Start of Block
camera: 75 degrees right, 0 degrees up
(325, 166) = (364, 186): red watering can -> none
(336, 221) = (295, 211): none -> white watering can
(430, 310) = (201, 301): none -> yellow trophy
End of Block
Start of Block
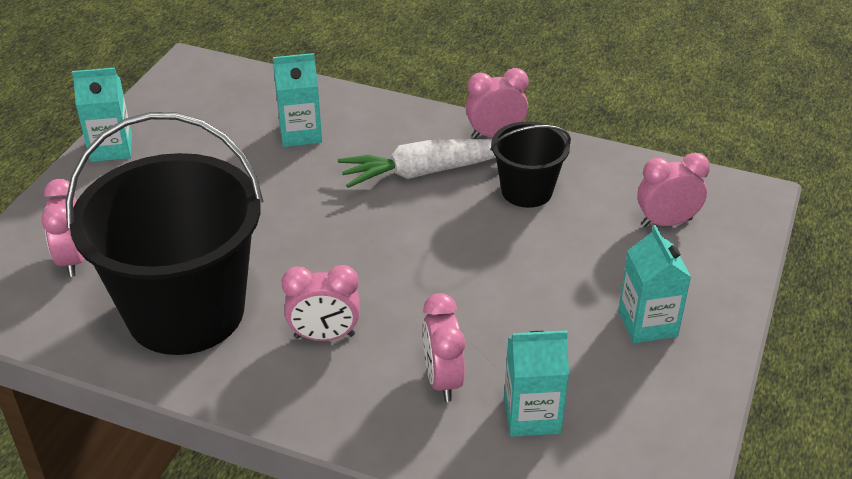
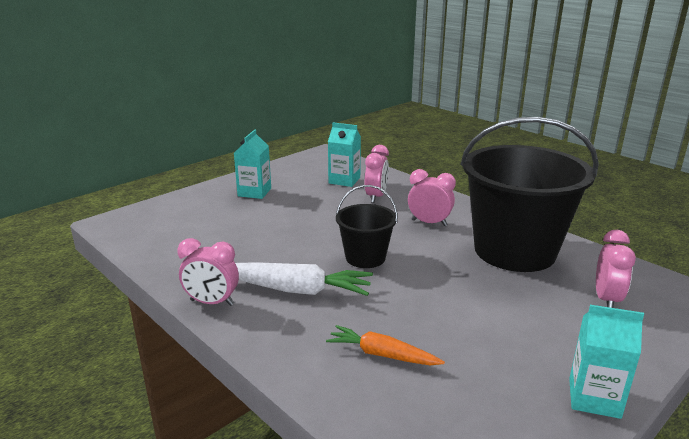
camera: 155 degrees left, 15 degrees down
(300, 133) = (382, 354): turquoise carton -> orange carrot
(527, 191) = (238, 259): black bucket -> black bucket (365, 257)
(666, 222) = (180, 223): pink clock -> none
End of Block
Start of Block
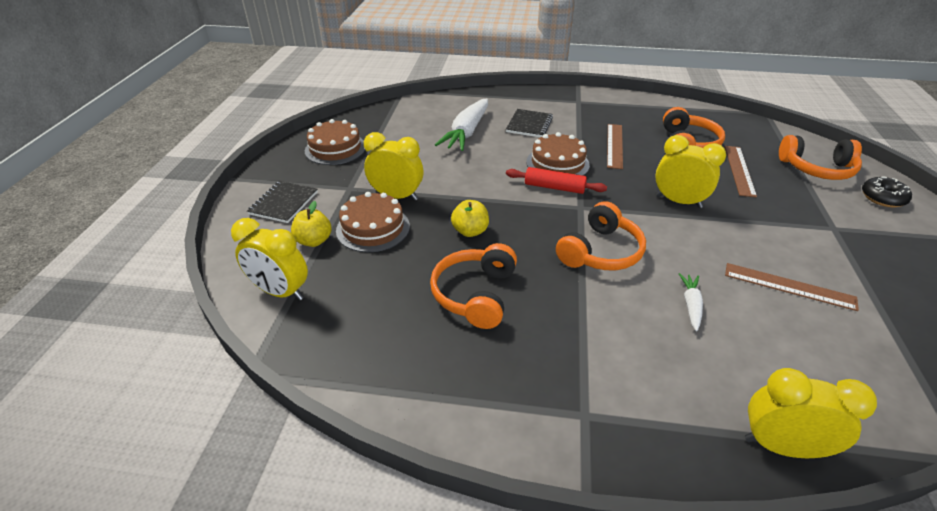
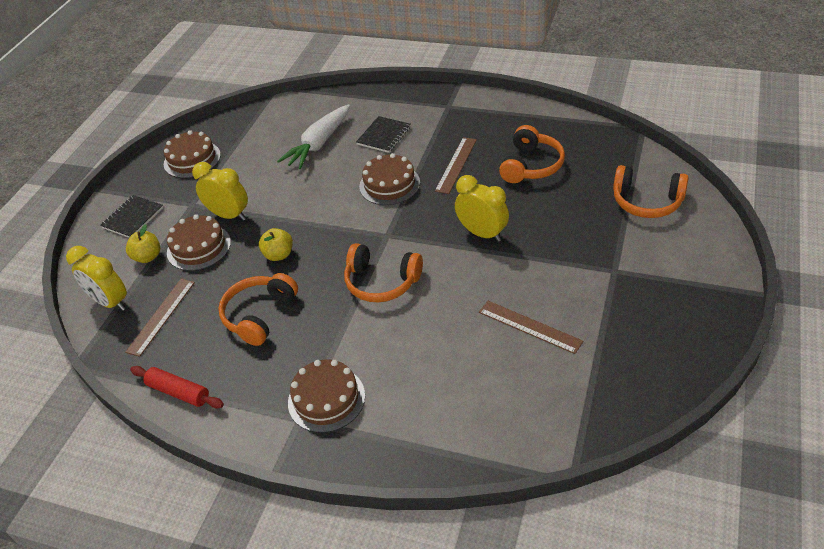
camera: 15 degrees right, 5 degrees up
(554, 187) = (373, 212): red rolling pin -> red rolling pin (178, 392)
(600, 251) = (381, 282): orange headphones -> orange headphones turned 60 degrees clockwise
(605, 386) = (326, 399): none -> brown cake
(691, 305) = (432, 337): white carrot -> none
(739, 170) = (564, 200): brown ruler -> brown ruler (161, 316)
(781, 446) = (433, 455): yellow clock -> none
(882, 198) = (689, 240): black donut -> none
End of Block
◆ Exercise description ◆
Check each line of the entries, and copy the ones that contain "white".

◆ Output of the exercise ◆
(336, 221) = (295, 211): none -> white watering can
(691, 305) = (432, 337): white carrot -> none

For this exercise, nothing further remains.